• **Your objective**
Repeat exactly the lines from the line containing "yellow watering can: 2 -> 1" through the last line of the records below, inclusive, and nothing else.

[Task inputs — start]

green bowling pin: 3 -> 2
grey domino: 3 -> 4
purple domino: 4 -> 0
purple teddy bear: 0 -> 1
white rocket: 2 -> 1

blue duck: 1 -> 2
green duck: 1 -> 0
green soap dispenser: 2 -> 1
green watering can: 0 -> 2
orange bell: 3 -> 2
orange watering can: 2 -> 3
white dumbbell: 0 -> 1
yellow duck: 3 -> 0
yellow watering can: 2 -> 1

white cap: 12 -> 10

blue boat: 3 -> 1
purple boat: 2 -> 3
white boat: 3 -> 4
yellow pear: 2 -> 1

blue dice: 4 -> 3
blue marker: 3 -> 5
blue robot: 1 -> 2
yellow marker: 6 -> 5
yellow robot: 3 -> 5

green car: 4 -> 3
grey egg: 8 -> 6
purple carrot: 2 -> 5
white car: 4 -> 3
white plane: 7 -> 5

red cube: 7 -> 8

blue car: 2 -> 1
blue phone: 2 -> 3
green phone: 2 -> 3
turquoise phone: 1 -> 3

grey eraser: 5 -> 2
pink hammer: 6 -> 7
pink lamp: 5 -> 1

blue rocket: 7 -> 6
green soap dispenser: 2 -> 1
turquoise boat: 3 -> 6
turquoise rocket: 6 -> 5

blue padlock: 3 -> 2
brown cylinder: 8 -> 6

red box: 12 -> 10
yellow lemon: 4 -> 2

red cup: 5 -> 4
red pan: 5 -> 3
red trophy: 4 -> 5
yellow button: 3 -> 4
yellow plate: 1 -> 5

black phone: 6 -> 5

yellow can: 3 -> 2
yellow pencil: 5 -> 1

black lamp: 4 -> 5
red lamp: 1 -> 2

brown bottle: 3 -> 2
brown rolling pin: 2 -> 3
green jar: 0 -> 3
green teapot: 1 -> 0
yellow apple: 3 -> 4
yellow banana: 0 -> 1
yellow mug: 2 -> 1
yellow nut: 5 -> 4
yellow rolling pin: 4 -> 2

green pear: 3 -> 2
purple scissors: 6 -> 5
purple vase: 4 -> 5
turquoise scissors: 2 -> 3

[Task inputs — finish]

• **Response to this task**
yellow watering can: 2 -> 1

white cap: 12 -> 10

blue boat: 3 -> 1
purple boat: 2 -> 3
white boat: 3 -> 4
yellow pear: 2 -> 1

blue dice: 4 -> 3
blue marker: 3 -> 5
blue robot: 1 -> 2
yellow marker: 6 -> 5
yellow robot: 3 -> 5

green car: 4 -> 3
grey egg: 8 -> 6
purple carrot: 2 -> 5
white car: 4 -> 3
white plane: 7 -> 5

red cube: 7 -> 8

blue car: 2 -> 1
blue phone: 2 -> 3
green phone: 2 -> 3
turquoise phone: 1 -> 3

grey eraser: 5 -> 2
pink hammer: 6 -> 7
pink lamp: 5 -> 1

blue rocket: 7 -> 6
green soap dispenser: 2 -> 1
turquoise boat: 3 -> 6
turquoise rocket: 6 -> 5

blue padlock: 3 -> 2
brown cylinder: 8 -> 6

red box: 12 -> 10
yellow lemon: 4 -> 2

red cup: 5 -> 4
red pan: 5 -> 3
red trophy: 4 -> 5
yellow button: 3 -> 4
yellow plate: 1 -> 5

black phone: 6 -> 5

yellow can: 3 -> 2
yellow pencil: 5 -> 1

black lamp: 4 -> 5
red lamp: 1 -> 2

brown bottle: 3 -> 2
brown rolling pin: 2 -> 3
green jar: 0 -> 3
green teapot: 1 -> 0
yellow apple: 3 -> 4
yellow banana: 0 -> 1
yellow mug: 2 -> 1
yellow nut: 5 -> 4
yellow rolling pin: 4 -> 2

green pear: 3 -> 2
purple scissors: 6 -> 5
purple vase: 4 -> 5
turquoise scissors: 2 -> 3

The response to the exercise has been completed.